- Task brief -
Word for word, repeat all of the entries below.

- Data shown -
###

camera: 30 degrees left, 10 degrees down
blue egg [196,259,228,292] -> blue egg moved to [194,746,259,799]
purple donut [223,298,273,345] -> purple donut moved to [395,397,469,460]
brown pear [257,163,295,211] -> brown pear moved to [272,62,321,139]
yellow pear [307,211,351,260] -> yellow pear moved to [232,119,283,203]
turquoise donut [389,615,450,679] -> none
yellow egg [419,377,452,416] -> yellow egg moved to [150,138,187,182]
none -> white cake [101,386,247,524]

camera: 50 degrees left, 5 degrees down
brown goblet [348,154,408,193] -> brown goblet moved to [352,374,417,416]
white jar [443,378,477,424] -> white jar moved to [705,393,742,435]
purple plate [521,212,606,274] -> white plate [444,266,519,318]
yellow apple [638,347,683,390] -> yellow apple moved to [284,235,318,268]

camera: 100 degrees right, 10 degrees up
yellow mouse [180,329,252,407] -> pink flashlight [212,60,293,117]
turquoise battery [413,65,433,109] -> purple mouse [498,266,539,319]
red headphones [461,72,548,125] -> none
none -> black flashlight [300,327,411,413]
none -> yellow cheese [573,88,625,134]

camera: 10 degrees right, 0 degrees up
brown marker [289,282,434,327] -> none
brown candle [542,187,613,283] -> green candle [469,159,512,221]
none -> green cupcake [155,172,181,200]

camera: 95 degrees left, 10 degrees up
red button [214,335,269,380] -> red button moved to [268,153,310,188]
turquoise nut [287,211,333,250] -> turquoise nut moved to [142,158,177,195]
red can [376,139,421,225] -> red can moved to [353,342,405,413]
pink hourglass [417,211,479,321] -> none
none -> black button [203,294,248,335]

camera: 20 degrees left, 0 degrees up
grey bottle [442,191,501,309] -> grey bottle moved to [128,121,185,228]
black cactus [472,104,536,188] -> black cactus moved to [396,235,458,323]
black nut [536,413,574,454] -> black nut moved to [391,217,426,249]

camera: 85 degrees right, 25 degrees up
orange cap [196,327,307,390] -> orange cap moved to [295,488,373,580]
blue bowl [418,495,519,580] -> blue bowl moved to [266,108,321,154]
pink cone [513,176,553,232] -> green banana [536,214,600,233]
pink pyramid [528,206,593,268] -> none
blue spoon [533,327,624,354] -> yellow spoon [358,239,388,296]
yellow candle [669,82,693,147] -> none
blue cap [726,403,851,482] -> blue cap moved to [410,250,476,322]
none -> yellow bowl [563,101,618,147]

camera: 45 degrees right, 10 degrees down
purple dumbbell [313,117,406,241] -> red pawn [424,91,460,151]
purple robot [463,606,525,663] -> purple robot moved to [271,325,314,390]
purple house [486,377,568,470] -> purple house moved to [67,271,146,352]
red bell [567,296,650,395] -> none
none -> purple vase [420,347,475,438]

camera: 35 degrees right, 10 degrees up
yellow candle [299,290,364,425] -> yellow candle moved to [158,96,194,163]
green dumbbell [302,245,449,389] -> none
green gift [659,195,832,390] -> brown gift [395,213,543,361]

###

- Output of the exercise -
camera: 30 degrees left, 10 degrees down
blue egg [196,259,228,292] -> blue egg moved to [194,746,259,799]
purple donut [223,298,273,345] -> purple donut moved to [395,397,469,460]
brown pear [257,163,295,211] -> brown pear moved to [272,62,321,139]
yellow pear [307,211,351,260] -> yellow pear moved to [232,119,283,203]
turquoise donut [389,615,450,679] -> none
yellow egg [419,377,452,416] -> yellow egg moved to [150,138,187,182]
none -> white cake [101,386,247,524]

camera: 50 degrees left, 5 degrees down
brown goblet [348,154,408,193] -> brown goblet moved to [352,374,417,416]
white jar [443,378,477,424] -> white jar moved to [705,393,742,435]
purple plate [521,212,606,274] -> white plate [444,266,519,318]
yellow apple [638,347,683,390] -> yellow apple moved to [284,235,318,268]

camera: 100 degrees right, 10 degrees up
yellow mouse [180,329,252,407] -> pink flashlight [212,60,293,117]
turquoise battery [413,65,433,109] -> purple mouse [498,266,539,319]
red headphones [461,72,548,125] -> none
none -> black flashlight [300,327,411,413]
none -> yellow cheese [573,88,625,134]

camera: 10 degrees right, 0 degrees up
brown marker [289,282,434,327] -> none
brown candle [542,187,613,283] -> green candle [469,159,512,221]
none -> green cupcake [155,172,181,200]

camera: 95 degrees left, 10 degrees up
red button [214,335,269,380] -> red button moved to [268,153,310,188]
turquoise nut [287,211,333,250] -> turquoise nut moved to [142,158,177,195]
red can [376,139,421,225] -> red can moved to [353,342,405,413]
pink hourglass [417,211,479,321] -> none
none -> black button [203,294,248,335]

camera: 20 degrees left, 0 degrees up
grey bottle [442,191,501,309] -> grey bottle moved to [128,121,185,228]
black cactus [472,104,536,188] -> black cactus moved to [396,235,458,323]
black nut [536,413,574,454] -> black nut moved to [391,217,426,249]

camera: 85 degrees right, 25 degrees up
orange cap [196,327,307,390] -> orange cap moved to [295,488,373,580]
blue bowl [418,495,519,580] -> blue bowl moved to [266,108,321,154]
pink cone [513,176,553,232] -> green banana [536,214,600,233]
pink pyramid [528,206,593,268] -> none
blue spoon [533,327,624,354] -> yellow spoon [358,239,388,296]
yellow candle [669,82,693,147] -> none
blue cap [726,403,851,482] -> blue cap moved to [410,250,476,322]
none -> yellow bowl [563,101,618,147]

camera: 45 degrees right, 10 degrees down
purple dumbbell [313,117,406,241] -> red pawn [424,91,460,151]
purple robot [463,606,525,663] -> purple robot moved to [271,325,314,390]
purple house [486,377,568,470] -> purple house moved to [67,271,146,352]
red bell [567,296,650,395] -> none
none -> purple vase [420,347,475,438]

camera: 35 degrees right, 10 degrees up
yellow candle [299,290,364,425] -> yellow candle moved to [158,96,194,163]
green dumbbell [302,245,449,389] -> none
green gift [659,195,832,390] -> brown gift [395,213,543,361]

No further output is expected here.